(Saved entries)
>>>

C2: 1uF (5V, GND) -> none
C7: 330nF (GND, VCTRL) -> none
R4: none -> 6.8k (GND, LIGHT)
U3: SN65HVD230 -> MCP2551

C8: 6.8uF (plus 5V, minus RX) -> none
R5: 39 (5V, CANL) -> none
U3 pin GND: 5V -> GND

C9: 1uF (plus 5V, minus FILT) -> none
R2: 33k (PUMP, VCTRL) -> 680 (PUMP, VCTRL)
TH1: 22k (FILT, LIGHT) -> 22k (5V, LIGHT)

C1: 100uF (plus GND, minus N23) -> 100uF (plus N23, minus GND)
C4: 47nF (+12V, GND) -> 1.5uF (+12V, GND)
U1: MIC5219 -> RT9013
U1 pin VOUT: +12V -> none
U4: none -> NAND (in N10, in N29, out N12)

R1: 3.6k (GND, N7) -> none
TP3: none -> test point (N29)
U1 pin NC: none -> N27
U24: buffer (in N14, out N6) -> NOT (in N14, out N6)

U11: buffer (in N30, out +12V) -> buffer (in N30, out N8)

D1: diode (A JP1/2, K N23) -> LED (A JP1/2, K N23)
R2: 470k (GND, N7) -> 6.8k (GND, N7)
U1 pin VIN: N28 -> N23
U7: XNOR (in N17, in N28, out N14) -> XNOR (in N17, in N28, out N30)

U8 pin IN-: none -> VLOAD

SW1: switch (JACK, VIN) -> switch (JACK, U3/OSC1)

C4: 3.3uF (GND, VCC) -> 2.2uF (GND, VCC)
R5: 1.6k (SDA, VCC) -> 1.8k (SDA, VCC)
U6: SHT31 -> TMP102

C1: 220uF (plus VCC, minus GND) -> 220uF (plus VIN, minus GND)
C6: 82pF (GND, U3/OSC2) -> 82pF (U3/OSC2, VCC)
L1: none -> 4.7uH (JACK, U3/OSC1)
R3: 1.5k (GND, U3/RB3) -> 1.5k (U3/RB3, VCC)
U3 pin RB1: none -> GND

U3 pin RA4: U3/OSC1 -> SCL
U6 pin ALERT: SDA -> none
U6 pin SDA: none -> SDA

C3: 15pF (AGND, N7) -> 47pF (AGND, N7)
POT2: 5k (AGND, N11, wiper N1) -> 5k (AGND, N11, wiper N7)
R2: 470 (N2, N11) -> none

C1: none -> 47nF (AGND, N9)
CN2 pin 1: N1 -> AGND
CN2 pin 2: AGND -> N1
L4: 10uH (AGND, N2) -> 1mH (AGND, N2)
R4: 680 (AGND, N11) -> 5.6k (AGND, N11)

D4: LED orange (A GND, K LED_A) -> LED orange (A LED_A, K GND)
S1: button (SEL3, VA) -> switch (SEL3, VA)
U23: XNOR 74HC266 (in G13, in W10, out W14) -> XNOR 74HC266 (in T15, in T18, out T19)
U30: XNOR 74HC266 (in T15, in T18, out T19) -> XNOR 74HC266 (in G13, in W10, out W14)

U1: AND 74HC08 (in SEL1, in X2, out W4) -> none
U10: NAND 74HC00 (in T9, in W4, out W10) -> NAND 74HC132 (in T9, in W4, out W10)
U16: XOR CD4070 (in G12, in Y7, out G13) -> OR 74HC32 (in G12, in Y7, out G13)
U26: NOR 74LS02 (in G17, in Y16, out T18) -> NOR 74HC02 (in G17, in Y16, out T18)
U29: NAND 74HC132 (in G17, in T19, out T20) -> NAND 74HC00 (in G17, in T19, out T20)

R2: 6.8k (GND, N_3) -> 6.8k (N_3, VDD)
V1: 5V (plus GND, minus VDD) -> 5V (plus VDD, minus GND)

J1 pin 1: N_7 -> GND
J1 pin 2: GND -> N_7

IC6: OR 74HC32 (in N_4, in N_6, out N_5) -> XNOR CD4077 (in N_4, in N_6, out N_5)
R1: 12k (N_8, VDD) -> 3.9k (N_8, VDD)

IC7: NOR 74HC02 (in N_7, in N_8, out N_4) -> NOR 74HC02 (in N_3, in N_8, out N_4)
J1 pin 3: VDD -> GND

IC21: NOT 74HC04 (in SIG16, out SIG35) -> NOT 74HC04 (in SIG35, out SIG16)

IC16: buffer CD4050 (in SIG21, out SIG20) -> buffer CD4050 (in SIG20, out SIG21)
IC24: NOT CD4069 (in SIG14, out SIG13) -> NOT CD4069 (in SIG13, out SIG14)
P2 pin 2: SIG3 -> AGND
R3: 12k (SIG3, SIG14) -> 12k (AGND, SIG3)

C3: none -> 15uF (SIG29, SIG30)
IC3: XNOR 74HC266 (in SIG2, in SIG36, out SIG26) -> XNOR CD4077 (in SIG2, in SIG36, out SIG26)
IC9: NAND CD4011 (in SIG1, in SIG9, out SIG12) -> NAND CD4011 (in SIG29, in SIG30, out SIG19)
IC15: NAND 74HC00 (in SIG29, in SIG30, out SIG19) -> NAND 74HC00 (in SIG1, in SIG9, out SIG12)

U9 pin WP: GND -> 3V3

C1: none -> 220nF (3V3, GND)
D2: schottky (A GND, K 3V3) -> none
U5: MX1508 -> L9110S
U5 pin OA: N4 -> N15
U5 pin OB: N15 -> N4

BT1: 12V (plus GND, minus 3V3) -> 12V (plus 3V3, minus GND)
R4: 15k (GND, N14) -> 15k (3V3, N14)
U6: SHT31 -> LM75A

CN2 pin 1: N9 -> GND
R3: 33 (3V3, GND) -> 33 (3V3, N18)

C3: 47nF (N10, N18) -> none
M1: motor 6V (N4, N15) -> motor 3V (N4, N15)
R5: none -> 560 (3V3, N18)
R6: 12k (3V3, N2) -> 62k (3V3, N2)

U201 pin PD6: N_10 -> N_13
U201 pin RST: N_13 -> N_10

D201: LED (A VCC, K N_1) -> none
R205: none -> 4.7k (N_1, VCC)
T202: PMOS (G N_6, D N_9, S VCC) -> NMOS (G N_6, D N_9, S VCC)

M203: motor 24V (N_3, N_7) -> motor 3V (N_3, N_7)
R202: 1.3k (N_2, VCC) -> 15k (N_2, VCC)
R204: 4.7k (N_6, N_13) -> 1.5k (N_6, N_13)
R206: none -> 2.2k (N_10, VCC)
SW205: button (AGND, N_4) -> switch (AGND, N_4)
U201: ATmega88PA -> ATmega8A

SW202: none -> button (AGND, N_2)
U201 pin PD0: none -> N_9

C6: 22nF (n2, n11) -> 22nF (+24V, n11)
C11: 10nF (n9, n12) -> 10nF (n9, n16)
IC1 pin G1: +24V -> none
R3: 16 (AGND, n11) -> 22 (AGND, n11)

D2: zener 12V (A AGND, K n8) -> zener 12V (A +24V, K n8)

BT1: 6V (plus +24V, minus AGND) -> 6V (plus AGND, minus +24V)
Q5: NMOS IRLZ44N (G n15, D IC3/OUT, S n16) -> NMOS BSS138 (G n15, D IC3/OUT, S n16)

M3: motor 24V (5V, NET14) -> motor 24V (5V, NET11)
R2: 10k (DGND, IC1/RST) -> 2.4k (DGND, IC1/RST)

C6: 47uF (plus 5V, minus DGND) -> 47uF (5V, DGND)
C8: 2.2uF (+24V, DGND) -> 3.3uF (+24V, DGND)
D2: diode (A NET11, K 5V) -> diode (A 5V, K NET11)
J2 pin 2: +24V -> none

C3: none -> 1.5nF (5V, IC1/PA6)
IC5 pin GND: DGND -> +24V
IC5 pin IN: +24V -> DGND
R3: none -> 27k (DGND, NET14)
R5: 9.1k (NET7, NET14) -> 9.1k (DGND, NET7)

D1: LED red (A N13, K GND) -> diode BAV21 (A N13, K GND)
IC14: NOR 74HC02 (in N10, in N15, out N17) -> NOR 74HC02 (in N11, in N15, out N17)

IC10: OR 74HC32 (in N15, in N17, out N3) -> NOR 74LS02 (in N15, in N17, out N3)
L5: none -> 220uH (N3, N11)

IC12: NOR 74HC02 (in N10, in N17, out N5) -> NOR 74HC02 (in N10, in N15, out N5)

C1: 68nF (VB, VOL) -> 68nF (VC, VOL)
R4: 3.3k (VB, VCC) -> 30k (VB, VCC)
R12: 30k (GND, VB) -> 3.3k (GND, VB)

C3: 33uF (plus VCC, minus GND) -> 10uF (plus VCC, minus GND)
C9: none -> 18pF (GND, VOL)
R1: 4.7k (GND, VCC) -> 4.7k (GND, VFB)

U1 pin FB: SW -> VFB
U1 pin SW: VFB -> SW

<<<

WHAT YOU SHOULD DO
Could you transcribe the entries above word for word, from the line with "U1 pin VOUT: +12V -> none" down to the line with "C1: none -> 47nF (AGND, N9)", keeping both?

OUTPUT FOR THIS EXERCISE
U1 pin VOUT: +12V -> none
U4: none -> NAND (in N10, in N29, out N12)

R1: 3.6k (GND, N7) -> none
TP3: none -> test point (N29)
U1 pin NC: none -> N27
U24: buffer (in N14, out N6) -> NOT (in N14, out N6)

U11: buffer (in N30, out +12V) -> buffer (in N30, out N8)

D1: diode (A JP1/2, K N23) -> LED (A JP1/2, K N23)
R2: 470k (GND, N7) -> 6.8k (GND, N7)
U1 pin VIN: N28 -> N23
U7: XNOR (in N17, in N28, out N14) -> XNOR (in N17, in N28, out N30)

U8 pin IN-: none -> VLOAD

SW1: switch (JACK, VIN) -> switch (JACK, U3/OSC1)

C4: 3.3uF (GND, VCC) -> 2.2uF (GND, VCC)
R5: 1.6k (SDA, VCC) -> 1.8k (SDA, VCC)
U6: SHT31 -> TMP102

C1: 220uF (plus VCC, minus GND) -> 220uF (plus VIN, minus GND)
C6: 82pF (GND, U3/OSC2) -> 82pF (U3/OSC2, VCC)
L1: none -> 4.7uH (JACK, U3/OSC1)
R3: 1.5k (GND, U3/RB3) -> 1.5k (U3/RB3, VCC)
U3 pin RB1: none -> GND

U3 pin RA4: U3/OSC1 -> SCL
U6 pin ALERT: SDA -> none
U6 pin SDA: none -> SDA

C3: 15pF (AGND, N7) -> 47pF (AGND, N7)
POT2: 5k (AGND, N11, wiper N1) -> 5k (AGND, N11, wiper N7)
R2: 470 (N2, N11) -> none

C1: none -> 47nF (AGND, N9)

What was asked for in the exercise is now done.